-- Opening Marker --
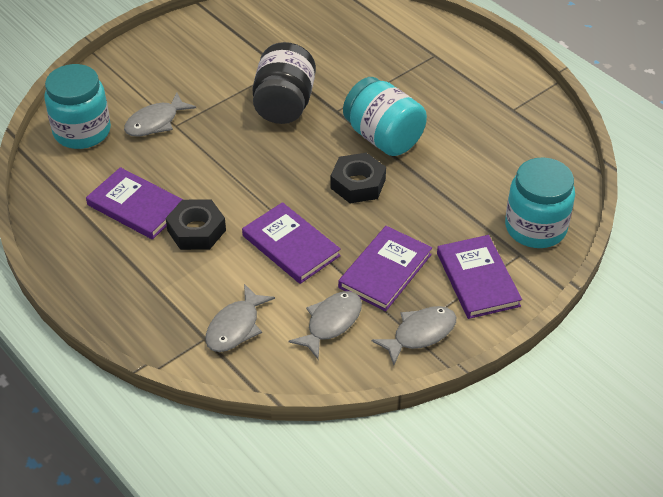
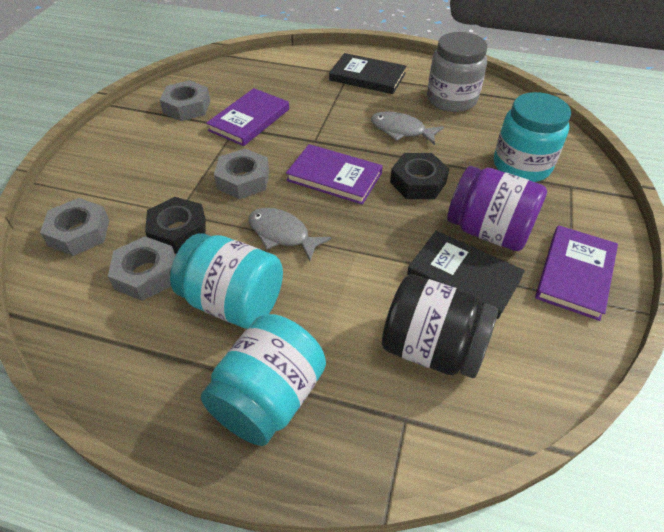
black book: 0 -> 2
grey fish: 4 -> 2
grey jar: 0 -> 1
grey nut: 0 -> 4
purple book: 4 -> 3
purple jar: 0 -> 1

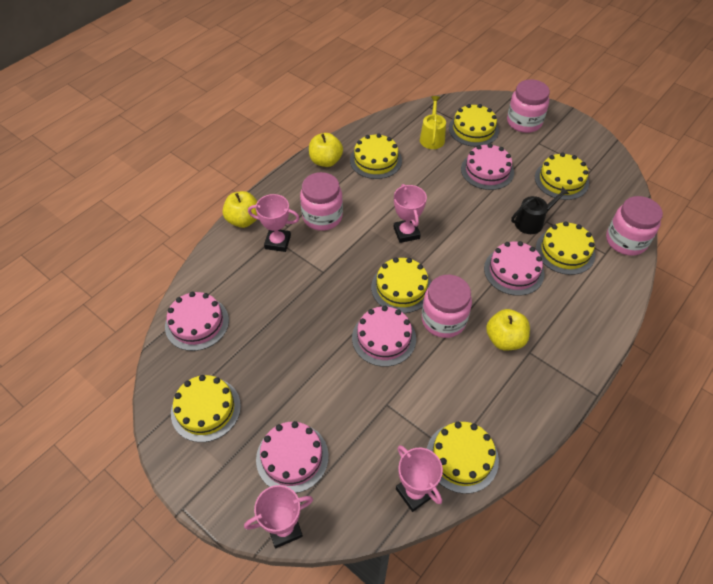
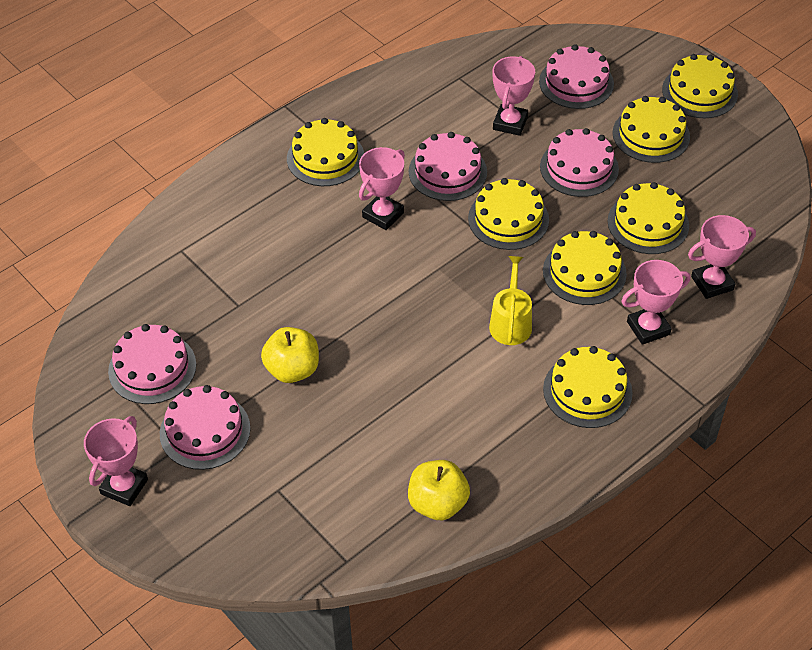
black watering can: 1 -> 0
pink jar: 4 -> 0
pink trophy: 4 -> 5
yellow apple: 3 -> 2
-- Closing Marker --
▸ WHAT IS EXPECTED
Exact output of each line above is wanted, without the pictures.

▸ TASK SOLUTION
black book: 0 -> 2
grey fish: 4 -> 2
grey jar: 0 -> 1
grey nut: 0 -> 4
purple book: 4 -> 3
purple jar: 0 -> 1

black watering can: 1 -> 0
pink jar: 4 -> 0
pink trophy: 4 -> 5
yellow apple: 3 -> 2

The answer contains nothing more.